> **What is required**
Copy, with no pictures, the line that contains "blue arrow: (128, 61) -> (139, 66), size x0.7" and each line after it down to the end of the entries below, exactly.
___ Provided information
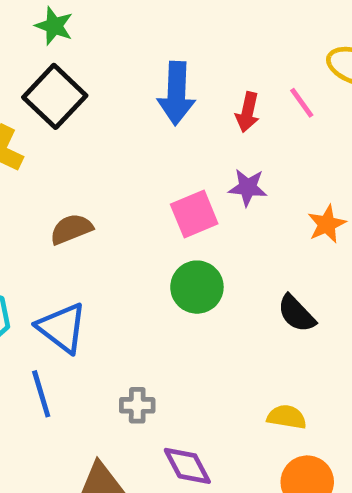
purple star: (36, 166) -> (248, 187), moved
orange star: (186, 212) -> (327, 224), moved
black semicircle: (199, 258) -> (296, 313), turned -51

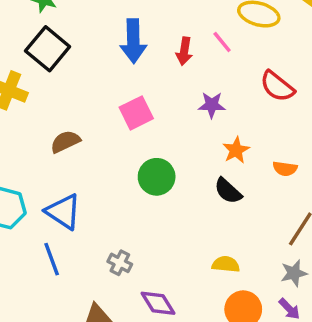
purple star: (248, 187) -> (212, 105), moved
pink square: (194, 214) -> (136, 113), moved
orange star: (327, 224) -> (236, 150), moved
gray cross: (137, 405) -> (120, 263), turned 30

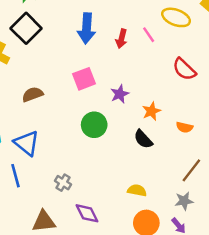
purple star: (212, 105) -> (120, 94), moved, turned -30

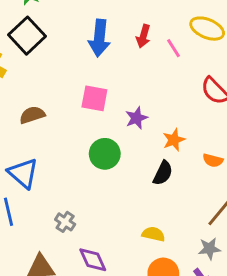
red arrow: (121, 39) -> (143, 36), moved
pink square: (84, 79) -> (94, 98), turned 30
black semicircle: (143, 139) -> (163, 173), turned -114

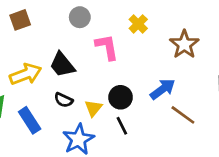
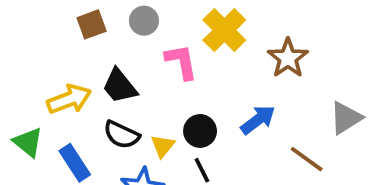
brown square: (20, 20) -> (92, 24), moved
yellow cross: (138, 24) -> (224, 30), size x1.6
black semicircle: (64, 100) -> (122, 135), size x1.4
brown line: (183, 115) -> (307, 159), moved

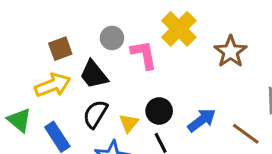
gray circle: (144, 21) -> (112, 38), moved
brown square: (92, 24) -> (60, 49), moved
blue arrow: (258, 120) -> (202, 120), moved
black semicircle: (122, 135) -> (95, 114), turned 96

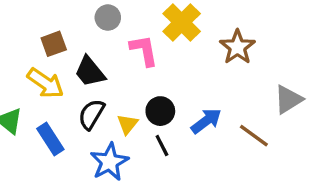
gray circle: (112, 38) -> (108, 18), moved
yellow arrow: (53, 85) -> (45, 83), turned 56

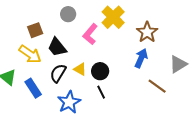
pink L-shape: (144, 50) -> (90, 34), turned -130
blue arrow: (206, 121) -> (141, 58), moved, turned -30
yellow triangle: (127, 124) -> (80, 69), moved, turned -40

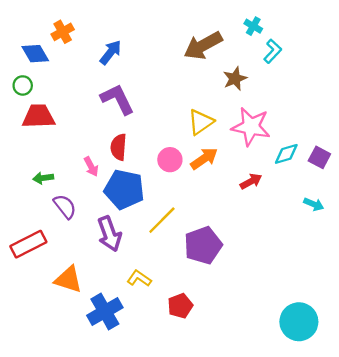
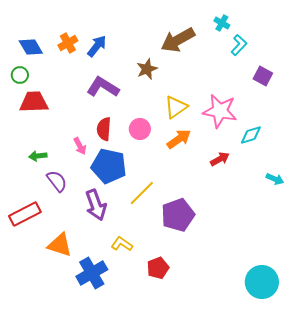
orange cross: (63, 32) -> (68, 43), moved
brown star: (235, 79) -> (147, 69), moved
purple L-shape: (117, 99) -> (103, 87), turned -32
purple square: (319, 157) -> (263, 76), moved
pink circle: (170, 160) -> (140, 129), moved

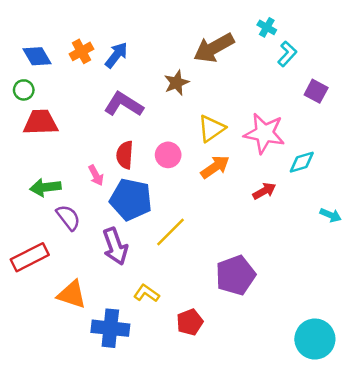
green arrow: (38, 156) -> (45, 187), size x1.4
purple pentagon: (178, 215) -> (235, 275), moved
blue cross: (92, 273) -> (110, 328), turned 36

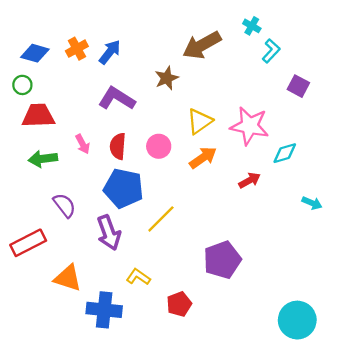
blue diamond: (37, 56) -> (35, 53), turned -44
pink arrow: (96, 175) -> (83, 144), moved
green arrow: (45, 187) -> (43, 159), moved

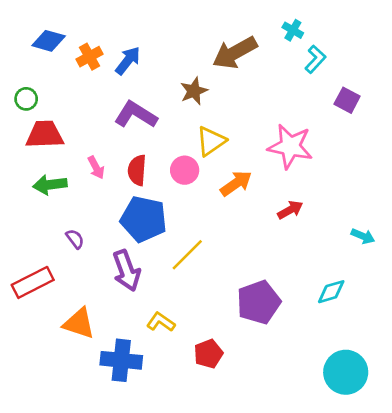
blue diamond: (35, 53) -> (49, 41), moved
yellow triangle: (200, 121) -> (211, 141), moved
cyan diamond: (285, 153) -> (331, 292), moved
purple semicircle: (64, 205) -> (75, 239), size x0.7

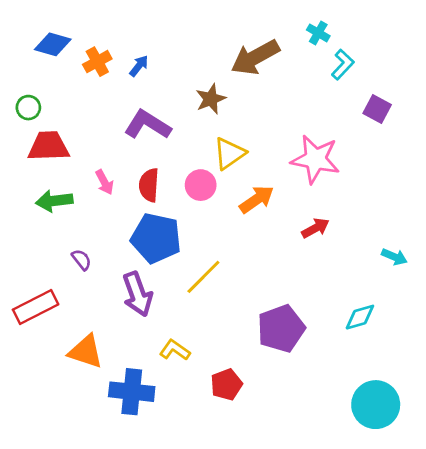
blue arrow: (128, 61) -> (139, 66), size x0.7

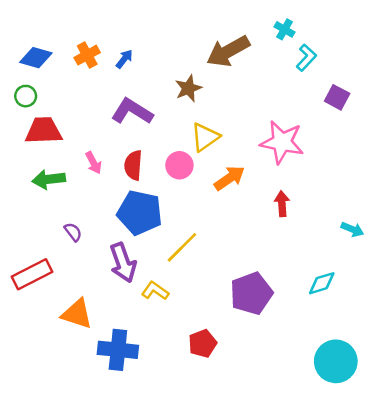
blue diamond: (53, 44) -> (36, 58), moved
red arrow: (315, 228) -> (282, 204), turned -65
yellow L-shape: (175, 350) -> (155, 291), moved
______
> **Expected answer**
blue arrow: (128, 61) -> (139, 66), size x0.7

blue diamond: (53, 44) -> (36, 58), moved
red arrow: (315, 228) -> (282, 204), turned -65
yellow L-shape: (175, 350) -> (155, 291), moved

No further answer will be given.